- Task
Your copy should match the records below word for word and contain no pictures.

(Geometric object motion data)

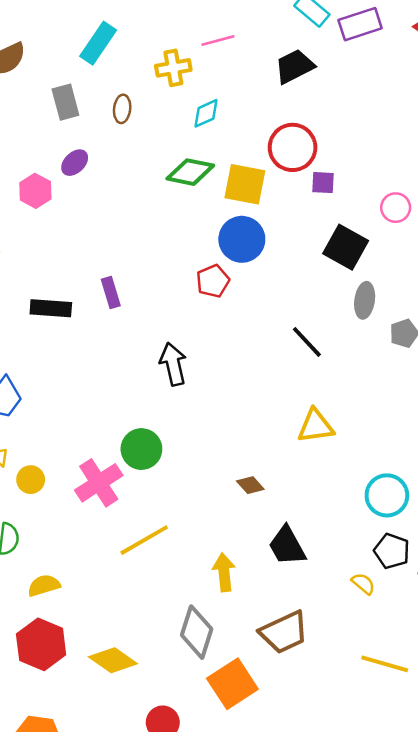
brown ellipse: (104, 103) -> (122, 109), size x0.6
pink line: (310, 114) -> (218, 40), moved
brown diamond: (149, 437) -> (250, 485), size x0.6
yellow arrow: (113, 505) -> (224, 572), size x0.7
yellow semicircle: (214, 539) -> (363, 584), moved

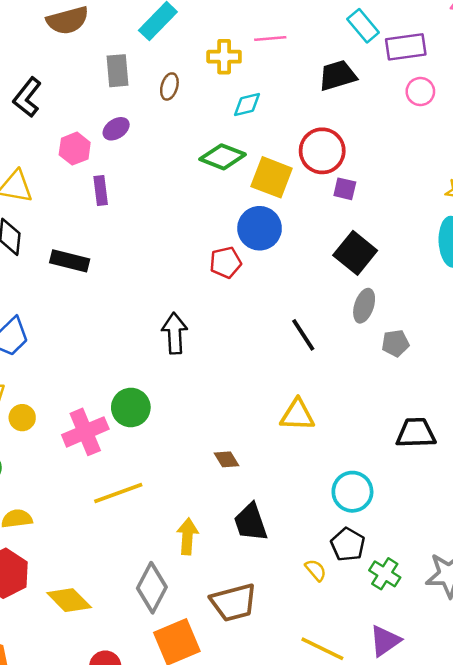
pink circle: (396, 208) -> (420, 92), moved
purple rectangle: (111, 293) -> (101, 191), moved

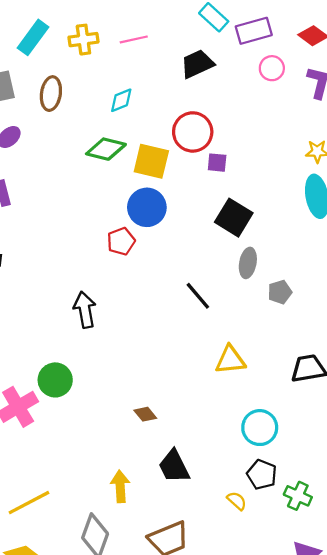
yellow cross: (224, 57) -> (83, 40), moved
brown ellipse: (169, 86) -> (51, 94), size x1.4
yellow triangle: (297, 415) -> (230, 360), moved
yellow line: (118, 493) -> (29, 503), moved

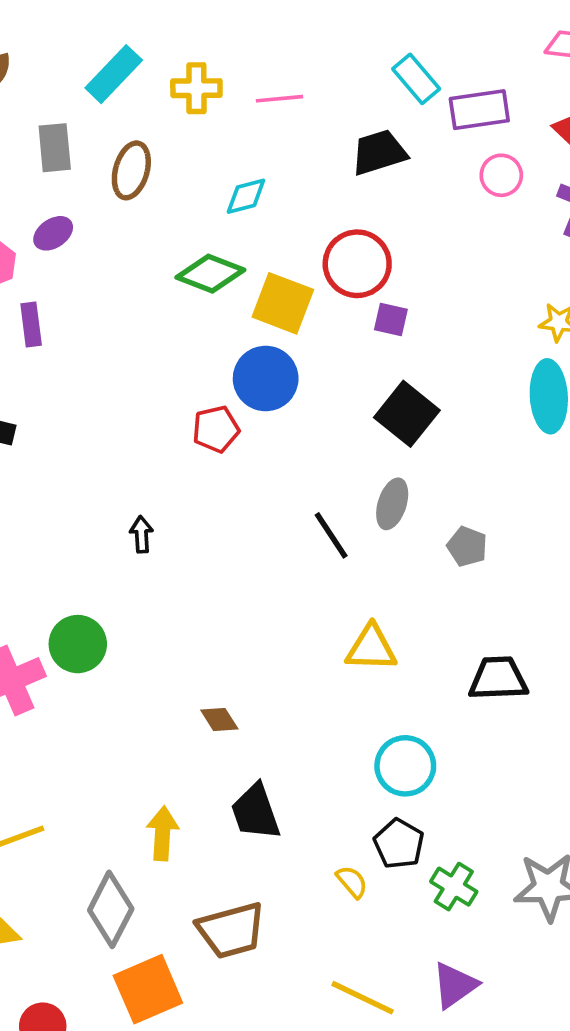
gray ellipse: (248, 263) -> (392, 504), moved
gray pentagon: (280, 292) -> (467, 546), turned 30
black arrow: (85, 310) -> (142, 534), size x0.6

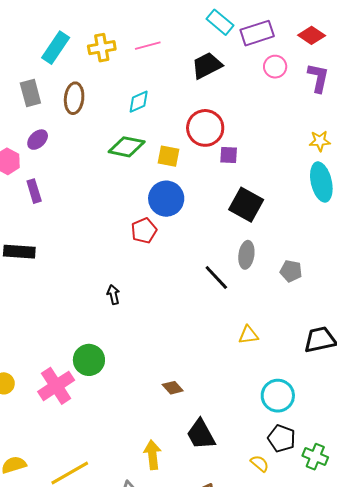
yellow square: (283, 303) -> (169, 156), size x0.7
yellow triangle: (371, 648) -> (248, 335), size x0.7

- Result of the task
brown ellipse: (104, 103) -> (122, 109), size x0.6
pink line: (310, 114) -> (218, 40), moved
brown diamond: (149, 437) -> (250, 485), size x0.6
yellow arrow: (113, 505) -> (224, 572), size x0.7
yellow semicircle: (214, 539) -> (363, 584), moved

pink circle: (396, 208) -> (420, 92), moved
purple rectangle: (111, 293) -> (101, 191), moved

yellow cross: (224, 57) -> (83, 40), moved
brown ellipse: (169, 86) -> (51, 94), size x1.4
yellow triangle: (297, 415) -> (230, 360), moved
yellow line: (118, 493) -> (29, 503), moved

gray ellipse: (248, 263) -> (392, 504), moved
gray pentagon: (280, 292) -> (467, 546), turned 30
black arrow: (85, 310) -> (142, 534), size x0.6

yellow square: (283, 303) -> (169, 156), size x0.7
yellow triangle: (371, 648) -> (248, 335), size x0.7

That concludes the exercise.